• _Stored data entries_
= = =

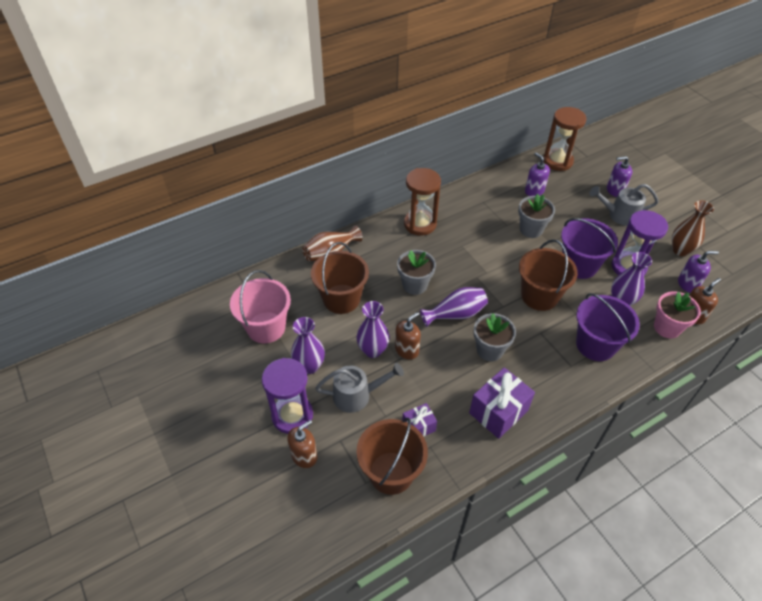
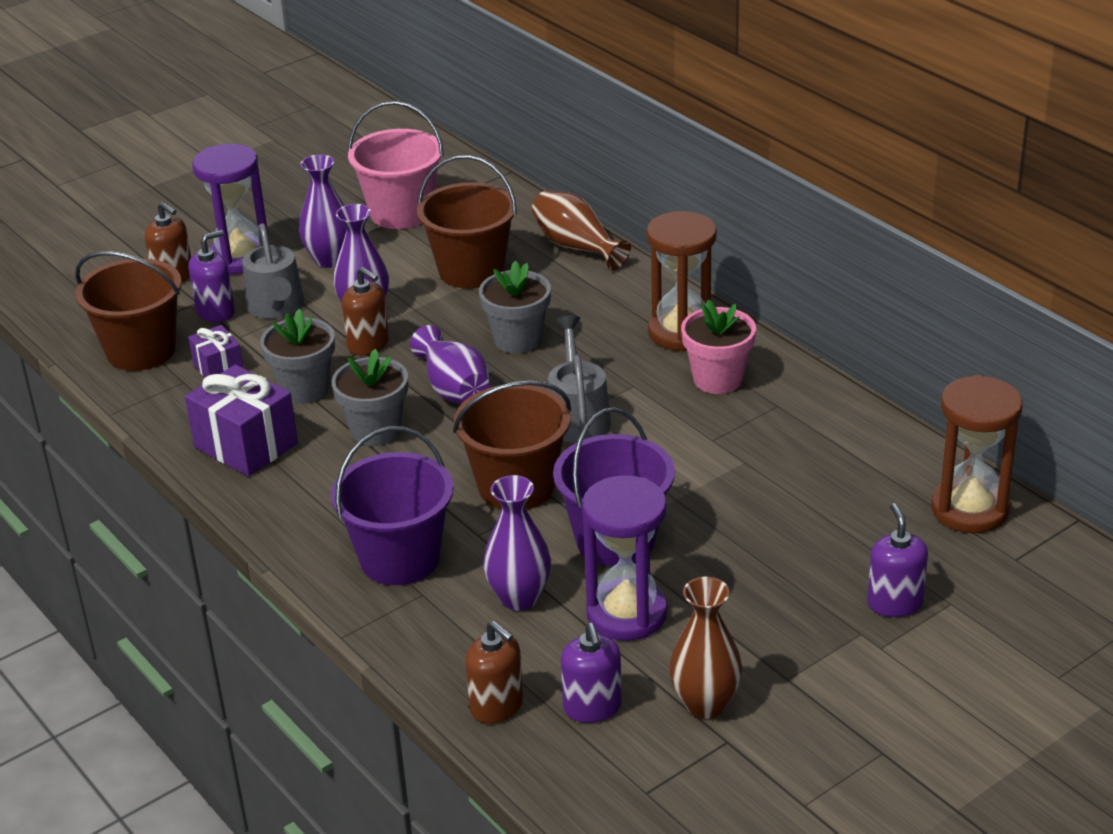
camera: 85 degrees right, 15 degrees down
(531, 229) = (709, 472): grey flower pot -> grey flower pot (304, 389)
(534, 191) = (841, 474): purple soap dispenser -> purple soap dispenser (216, 312)
(619, 215) = (801, 606): grey watering can -> grey watering can (577, 416)
(667, 327) = (456, 662): pink flower pot -> pink flower pot (717, 379)

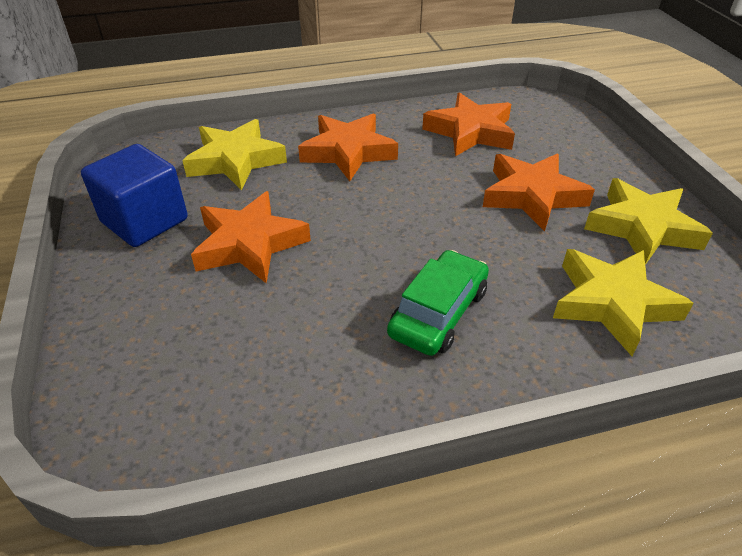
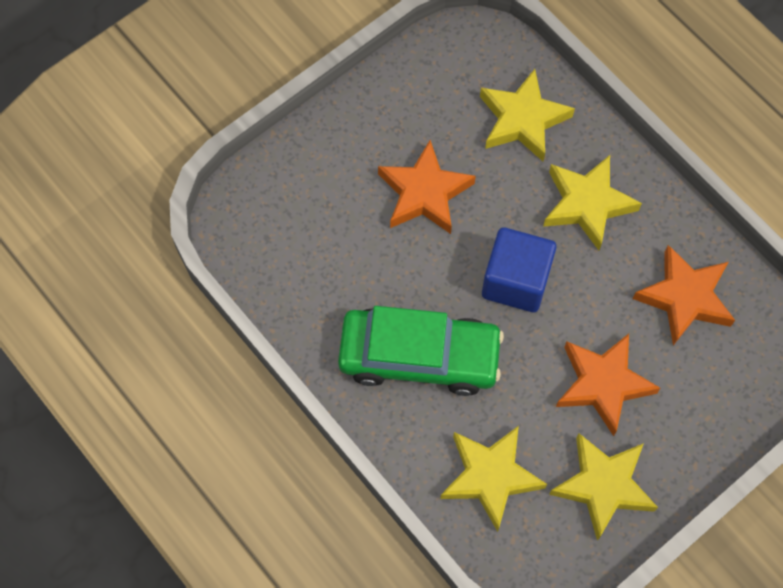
camera: 65 degrees right, 25 degrees up
(145, 221) = (411, 104): blue cube -> blue cube (516, 281)
(348, 152) = (587, 204): orange star -> yellow star
(438, 313) = (419, 357): green car -> green car, size x1.56

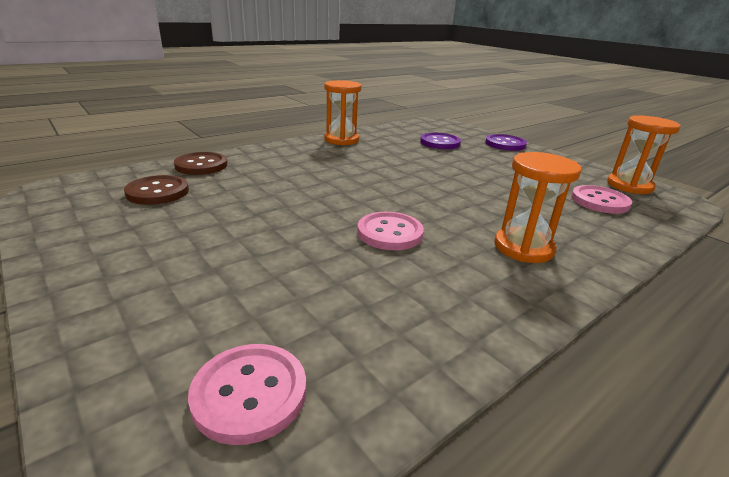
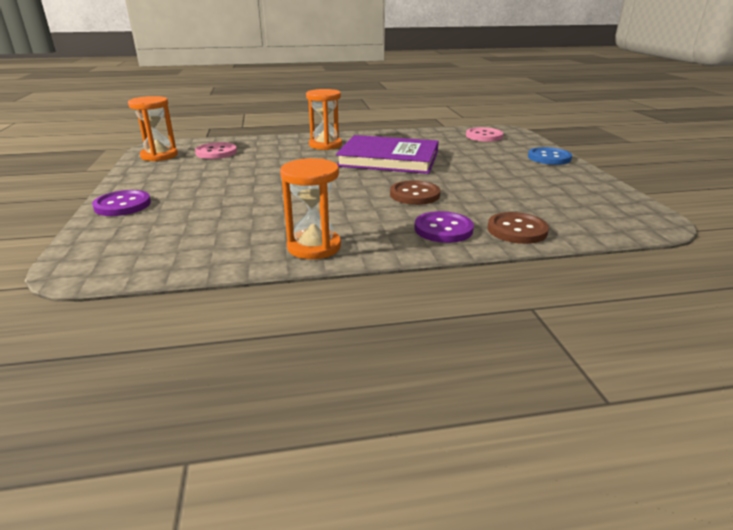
camera: 150 degrees left, 0 degrees up
(97, 304) = (549, 158): none -> blue button
(158, 192) = (550, 206): brown button -> brown button (414, 194)
(390, 233) = (388, 159): pink button -> purple book
(440, 143) = (194, 220): purple button -> purple button (443, 229)

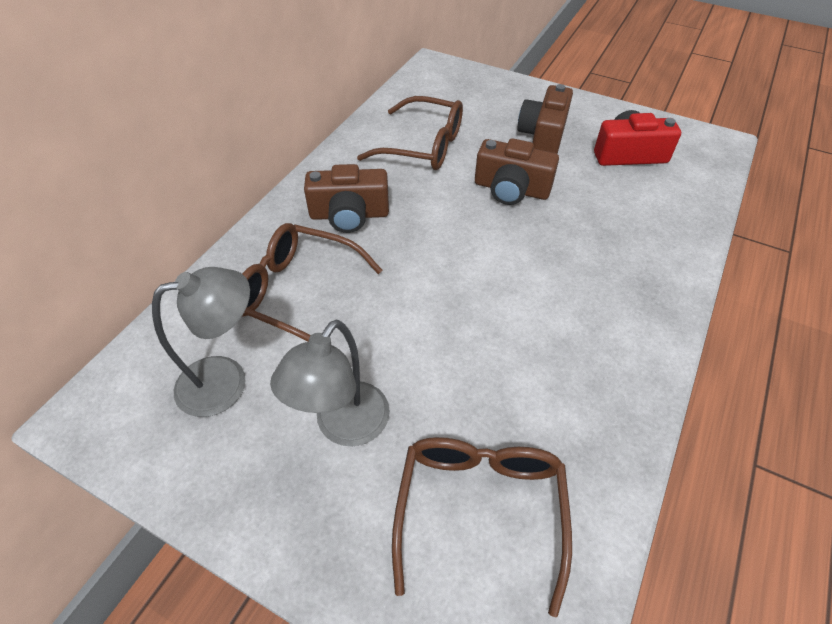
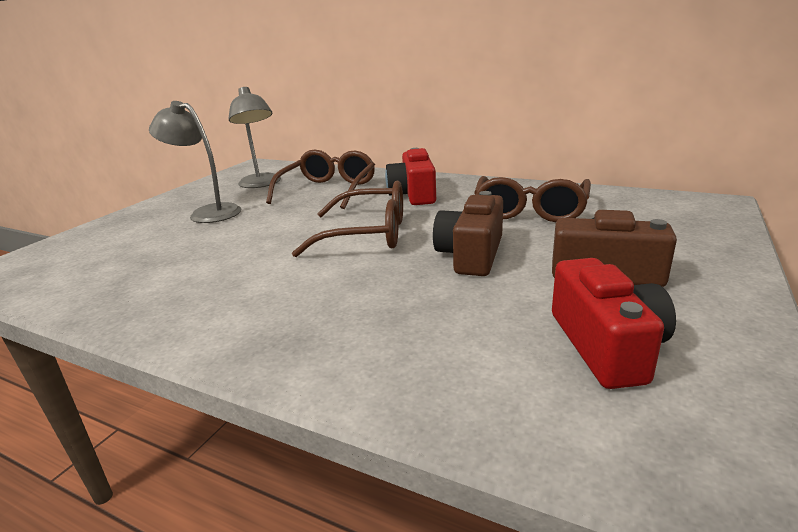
camera: 90 degrees right, 25 degrees down
(349, 215) = (413, 194): brown camera -> red camera
(480, 510) = (111, 254): brown glasses -> brown glasses (367, 234)

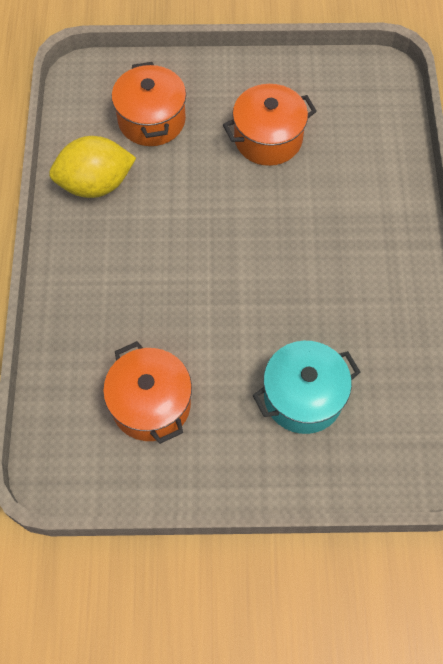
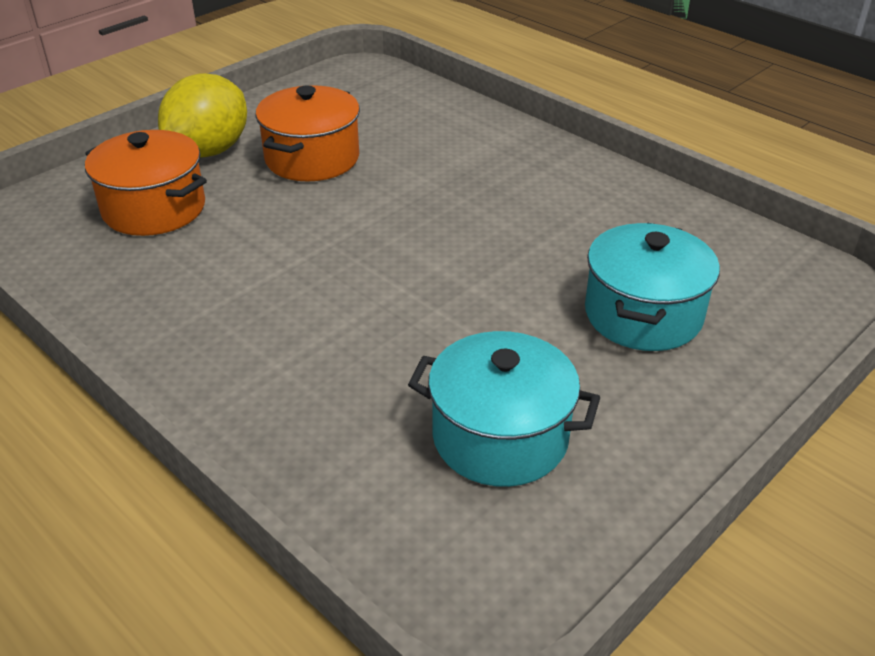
camera: 45 degrees left, 25 degrees down
(96, 184) = (150, 293): yellow lemon -> yellow lemon (209, 151)
(151, 404) = (500, 437): orange pot -> turquoise pot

= = =

• _PROBLEM TO WORK ON_
Copy out the records exactly. Do not include the pictures.

• _SOLUTION TO THE PROBLEM_
camera: 85 degrees right, 15 degrees down
(531, 229) = (709, 472): grey flower pot -> grey flower pot (304, 389)
(534, 191) = (841, 474): purple soap dispenser -> purple soap dispenser (216, 312)
(619, 215) = (801, 606): grey watering can -> grey watering can (577, 416)
(667, 327) = (456, 662): pink flower pot -> pink flower pot (717, 379)

camera: 65 degrees right, 25 degrees up
(145, 221) = (411, 104): blue cube -> blue cube (516, 281)
(348, 152) = (587, 204): orange star -> yellow star
(438, 313) = (419, 357): green car -> green car, size x1.56

camera: 150 degrees left, 0 degrees up
(97, 304) = (549, 158): none -> blue button
(158, 192) = (550, 206): brown button -> brown button (414, 194)
(390, 233) = (388, 159): pink button -> purple book
(440, 143) = (194, 220): purple button -> purple button (443, 229)

camera: 90 degrees right, 25 degrees down
(349, 215) = (413, 194): brown camera -> red camera
(480, 510) = (111, 254): brown glasses -> brown glasses (367, 234)

camera: 45 degrees left, 25 degrees down
(96, 184) = (150, 293): yellow lemon -> yellow lemon (209, 151)
(151, 404) = (500, 437): orange pot -> turquoise pot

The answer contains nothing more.